▸ **AIM OF THE TASK**
A word-for-word transcript of the closing lines is required: from the one with "black marker: 4 -> 1" through the final line of the data.

▸ **GIVEN ENTRIES**

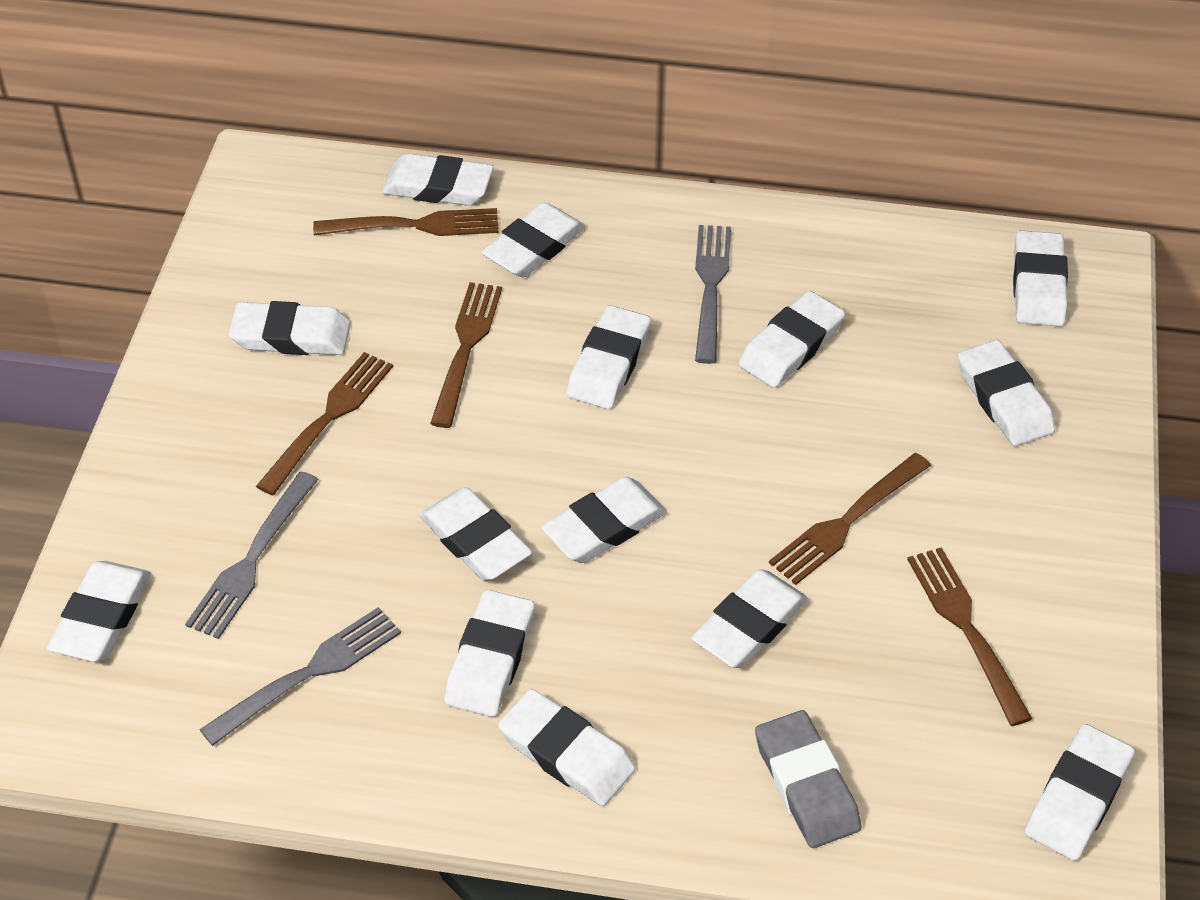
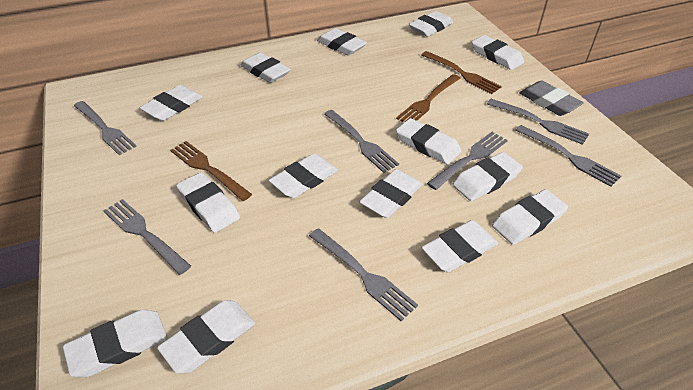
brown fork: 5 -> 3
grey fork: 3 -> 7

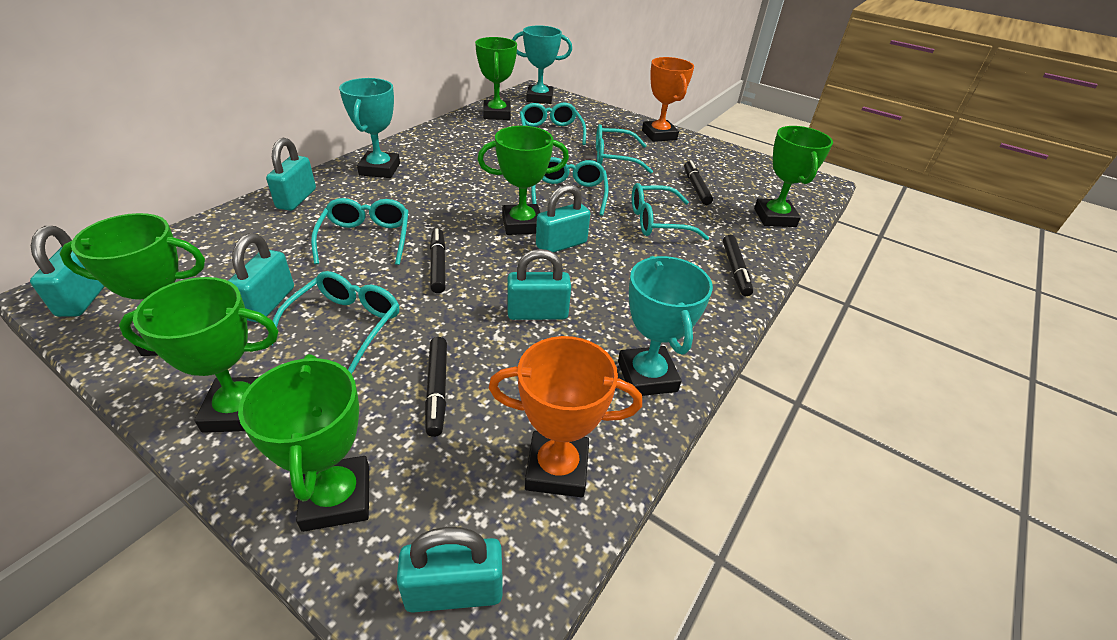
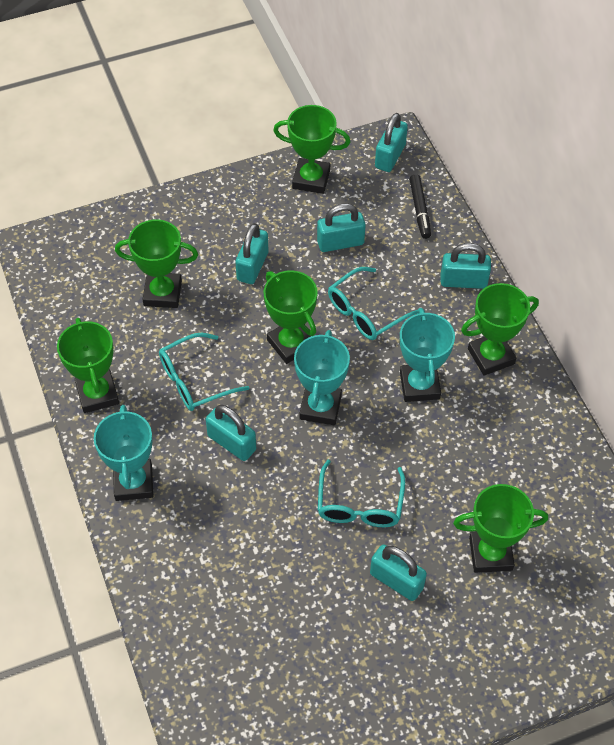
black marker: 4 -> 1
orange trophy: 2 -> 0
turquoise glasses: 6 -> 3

▸ **ANSWER FOR THIS EXERCISE**
black marker: 4 -> 1
orange trophy: 2 -> 0
turquoise glasses: 6 -> 3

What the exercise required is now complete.